Exercise inputs:

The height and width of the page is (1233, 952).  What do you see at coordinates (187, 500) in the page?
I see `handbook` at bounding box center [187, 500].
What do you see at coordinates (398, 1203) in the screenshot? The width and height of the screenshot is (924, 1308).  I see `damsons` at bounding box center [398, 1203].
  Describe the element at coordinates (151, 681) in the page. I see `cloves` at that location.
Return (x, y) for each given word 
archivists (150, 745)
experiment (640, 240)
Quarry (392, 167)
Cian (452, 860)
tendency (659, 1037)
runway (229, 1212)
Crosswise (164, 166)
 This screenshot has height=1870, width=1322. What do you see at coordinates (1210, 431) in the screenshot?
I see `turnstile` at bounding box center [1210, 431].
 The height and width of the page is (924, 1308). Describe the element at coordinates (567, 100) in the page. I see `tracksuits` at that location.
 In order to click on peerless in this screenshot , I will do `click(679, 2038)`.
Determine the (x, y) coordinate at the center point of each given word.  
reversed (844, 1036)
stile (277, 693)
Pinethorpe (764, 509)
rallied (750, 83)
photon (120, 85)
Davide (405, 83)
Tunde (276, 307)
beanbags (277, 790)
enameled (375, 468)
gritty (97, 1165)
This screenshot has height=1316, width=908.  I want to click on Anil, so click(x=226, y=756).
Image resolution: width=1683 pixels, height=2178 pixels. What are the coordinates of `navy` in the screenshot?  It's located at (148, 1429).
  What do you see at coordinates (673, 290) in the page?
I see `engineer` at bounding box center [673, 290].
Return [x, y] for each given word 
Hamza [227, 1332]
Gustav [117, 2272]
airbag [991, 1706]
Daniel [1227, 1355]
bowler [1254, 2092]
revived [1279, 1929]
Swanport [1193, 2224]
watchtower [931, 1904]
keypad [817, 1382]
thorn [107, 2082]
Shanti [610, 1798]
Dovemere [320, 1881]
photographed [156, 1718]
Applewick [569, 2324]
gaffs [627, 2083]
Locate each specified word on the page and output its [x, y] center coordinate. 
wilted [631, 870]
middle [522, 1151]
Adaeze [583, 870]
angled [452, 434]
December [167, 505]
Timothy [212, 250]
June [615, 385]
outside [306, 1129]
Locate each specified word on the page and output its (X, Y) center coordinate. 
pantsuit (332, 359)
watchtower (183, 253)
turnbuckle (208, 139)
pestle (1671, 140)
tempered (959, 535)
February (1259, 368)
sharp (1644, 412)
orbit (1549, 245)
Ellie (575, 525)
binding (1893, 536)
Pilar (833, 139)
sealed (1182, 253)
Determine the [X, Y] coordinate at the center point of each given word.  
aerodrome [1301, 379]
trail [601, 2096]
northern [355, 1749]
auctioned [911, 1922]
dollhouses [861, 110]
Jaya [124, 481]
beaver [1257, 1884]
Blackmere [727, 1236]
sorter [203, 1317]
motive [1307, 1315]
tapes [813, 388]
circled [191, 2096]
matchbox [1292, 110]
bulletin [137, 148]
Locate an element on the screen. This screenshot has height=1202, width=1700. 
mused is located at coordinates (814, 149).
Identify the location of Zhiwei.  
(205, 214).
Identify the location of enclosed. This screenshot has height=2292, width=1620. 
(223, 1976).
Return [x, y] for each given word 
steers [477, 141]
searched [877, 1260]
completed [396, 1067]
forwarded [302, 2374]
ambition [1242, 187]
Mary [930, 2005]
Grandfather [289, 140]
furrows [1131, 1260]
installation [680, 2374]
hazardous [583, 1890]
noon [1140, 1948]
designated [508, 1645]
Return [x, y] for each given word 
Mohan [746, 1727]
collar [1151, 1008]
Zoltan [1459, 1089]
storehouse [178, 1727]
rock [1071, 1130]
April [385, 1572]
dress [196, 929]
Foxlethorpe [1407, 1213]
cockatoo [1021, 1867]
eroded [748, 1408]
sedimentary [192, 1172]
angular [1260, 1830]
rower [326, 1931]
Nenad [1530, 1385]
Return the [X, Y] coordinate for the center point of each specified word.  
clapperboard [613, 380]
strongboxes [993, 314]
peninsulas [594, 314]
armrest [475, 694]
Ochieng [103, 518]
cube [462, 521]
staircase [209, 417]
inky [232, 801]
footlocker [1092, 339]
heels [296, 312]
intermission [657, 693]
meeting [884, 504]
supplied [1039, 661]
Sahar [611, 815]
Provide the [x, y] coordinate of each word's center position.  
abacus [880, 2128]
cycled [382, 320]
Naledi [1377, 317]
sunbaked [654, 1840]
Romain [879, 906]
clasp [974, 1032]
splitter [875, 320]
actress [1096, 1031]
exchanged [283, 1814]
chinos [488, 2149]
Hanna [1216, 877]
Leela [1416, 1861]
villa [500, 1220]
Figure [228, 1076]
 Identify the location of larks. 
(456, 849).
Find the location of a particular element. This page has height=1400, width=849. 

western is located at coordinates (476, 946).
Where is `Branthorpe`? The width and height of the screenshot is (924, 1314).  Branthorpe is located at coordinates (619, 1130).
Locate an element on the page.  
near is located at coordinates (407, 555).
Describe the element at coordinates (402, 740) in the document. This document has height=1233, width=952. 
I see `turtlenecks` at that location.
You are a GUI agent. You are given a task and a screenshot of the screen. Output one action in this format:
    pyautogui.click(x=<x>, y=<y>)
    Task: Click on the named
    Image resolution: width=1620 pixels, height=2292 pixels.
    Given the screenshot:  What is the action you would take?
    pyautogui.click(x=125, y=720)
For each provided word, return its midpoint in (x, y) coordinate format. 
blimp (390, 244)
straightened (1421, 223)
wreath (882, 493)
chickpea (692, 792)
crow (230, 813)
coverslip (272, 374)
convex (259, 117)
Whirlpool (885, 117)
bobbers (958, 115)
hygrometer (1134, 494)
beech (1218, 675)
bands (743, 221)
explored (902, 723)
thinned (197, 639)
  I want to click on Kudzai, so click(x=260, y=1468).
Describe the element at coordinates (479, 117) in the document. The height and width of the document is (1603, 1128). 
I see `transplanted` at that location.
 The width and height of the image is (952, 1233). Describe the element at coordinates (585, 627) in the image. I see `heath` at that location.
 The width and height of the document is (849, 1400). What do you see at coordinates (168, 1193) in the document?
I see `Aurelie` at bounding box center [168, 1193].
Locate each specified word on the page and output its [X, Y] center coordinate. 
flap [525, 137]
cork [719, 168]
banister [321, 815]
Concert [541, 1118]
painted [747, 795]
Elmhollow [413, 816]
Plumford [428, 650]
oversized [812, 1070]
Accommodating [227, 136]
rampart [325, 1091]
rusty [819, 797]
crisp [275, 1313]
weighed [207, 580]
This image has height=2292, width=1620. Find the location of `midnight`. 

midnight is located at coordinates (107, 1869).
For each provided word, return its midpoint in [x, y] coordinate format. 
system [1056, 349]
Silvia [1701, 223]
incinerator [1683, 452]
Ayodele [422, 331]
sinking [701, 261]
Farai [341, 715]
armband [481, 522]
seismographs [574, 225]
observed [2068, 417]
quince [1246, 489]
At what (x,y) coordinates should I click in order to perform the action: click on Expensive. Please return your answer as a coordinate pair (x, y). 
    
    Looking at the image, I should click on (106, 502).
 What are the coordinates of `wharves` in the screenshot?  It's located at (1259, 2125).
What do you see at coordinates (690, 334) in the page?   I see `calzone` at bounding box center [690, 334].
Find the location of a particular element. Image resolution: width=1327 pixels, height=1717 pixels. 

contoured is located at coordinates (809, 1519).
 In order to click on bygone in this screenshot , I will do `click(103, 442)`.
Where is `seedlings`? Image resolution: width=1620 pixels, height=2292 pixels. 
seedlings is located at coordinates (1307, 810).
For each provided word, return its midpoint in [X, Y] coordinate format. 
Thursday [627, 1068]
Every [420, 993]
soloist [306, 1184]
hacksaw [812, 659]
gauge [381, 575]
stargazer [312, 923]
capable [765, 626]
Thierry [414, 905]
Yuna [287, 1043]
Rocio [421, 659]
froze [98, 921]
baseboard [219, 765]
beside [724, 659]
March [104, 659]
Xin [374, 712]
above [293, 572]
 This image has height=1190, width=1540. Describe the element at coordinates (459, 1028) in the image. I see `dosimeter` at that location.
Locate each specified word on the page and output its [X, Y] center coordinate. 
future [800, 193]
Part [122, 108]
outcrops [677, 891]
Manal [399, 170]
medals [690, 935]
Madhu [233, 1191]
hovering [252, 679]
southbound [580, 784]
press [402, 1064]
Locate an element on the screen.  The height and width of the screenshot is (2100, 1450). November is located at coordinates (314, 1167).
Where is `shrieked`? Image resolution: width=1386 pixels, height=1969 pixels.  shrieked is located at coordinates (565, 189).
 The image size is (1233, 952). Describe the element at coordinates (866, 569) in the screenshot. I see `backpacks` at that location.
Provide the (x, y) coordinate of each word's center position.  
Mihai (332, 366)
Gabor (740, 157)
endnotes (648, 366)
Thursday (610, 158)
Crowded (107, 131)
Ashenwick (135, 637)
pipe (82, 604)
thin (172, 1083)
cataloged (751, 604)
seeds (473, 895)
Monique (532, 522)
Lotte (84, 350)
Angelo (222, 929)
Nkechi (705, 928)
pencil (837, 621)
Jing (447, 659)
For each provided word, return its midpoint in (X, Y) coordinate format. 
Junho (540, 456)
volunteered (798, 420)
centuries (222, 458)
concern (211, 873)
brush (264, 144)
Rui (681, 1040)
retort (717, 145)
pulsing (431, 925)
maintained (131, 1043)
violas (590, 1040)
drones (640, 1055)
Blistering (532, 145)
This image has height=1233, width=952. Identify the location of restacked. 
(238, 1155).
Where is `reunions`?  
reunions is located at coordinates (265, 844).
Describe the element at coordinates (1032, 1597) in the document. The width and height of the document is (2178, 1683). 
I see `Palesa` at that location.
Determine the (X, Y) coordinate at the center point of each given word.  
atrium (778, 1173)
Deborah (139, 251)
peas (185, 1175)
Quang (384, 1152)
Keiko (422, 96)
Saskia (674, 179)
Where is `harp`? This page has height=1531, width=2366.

Task to complete:
Start at the line of the records that has "ambition [1242, 187]" and stop after the line that has "Nenad [1530, 1385]". Arrange those lines as a Markdown table with the columns Row and Line, numbering each row and leaving out any blank lines.

Response to the task:
| Row | Line |
|---|---|
| 1 | ambition [1242, 187] |
| 2 | Mary [930, 2005] |
| 3 | Grandfather [289, 140] |
| 4 | furrows [1131, 1260] |
| 5 | installation [680, 2374] |
| 6 | hazardous [583, 1890] |
| 7 | noon [1140, 1948] |
| 8 | designated [508, 1645] |
| 9 | Return [x, y] for each given word  |
| 10 | Mohan [746, 1727] |
| 11 | collar [1151, 1008] |
| 12 | Zoltan [1459, 1089] |
| 13 | storehouse [178, 1727] |
| 14 | rock [1071, 1130] |
| 15 | April [385, 1572] |
| 16 | dress [196, 929] |
| 17 | Foxlethorpe [1407, 1213] |
| 18 | cockatoo [1021, 1867] |
| 19 | eroded [748, 1408] |
| 20 | sedimentary [192, 1172] |
| 21 | angular [1260, 1830] |
| 22 | rower [326, 1931] |
| 23 | Nenad [1530, 1385] |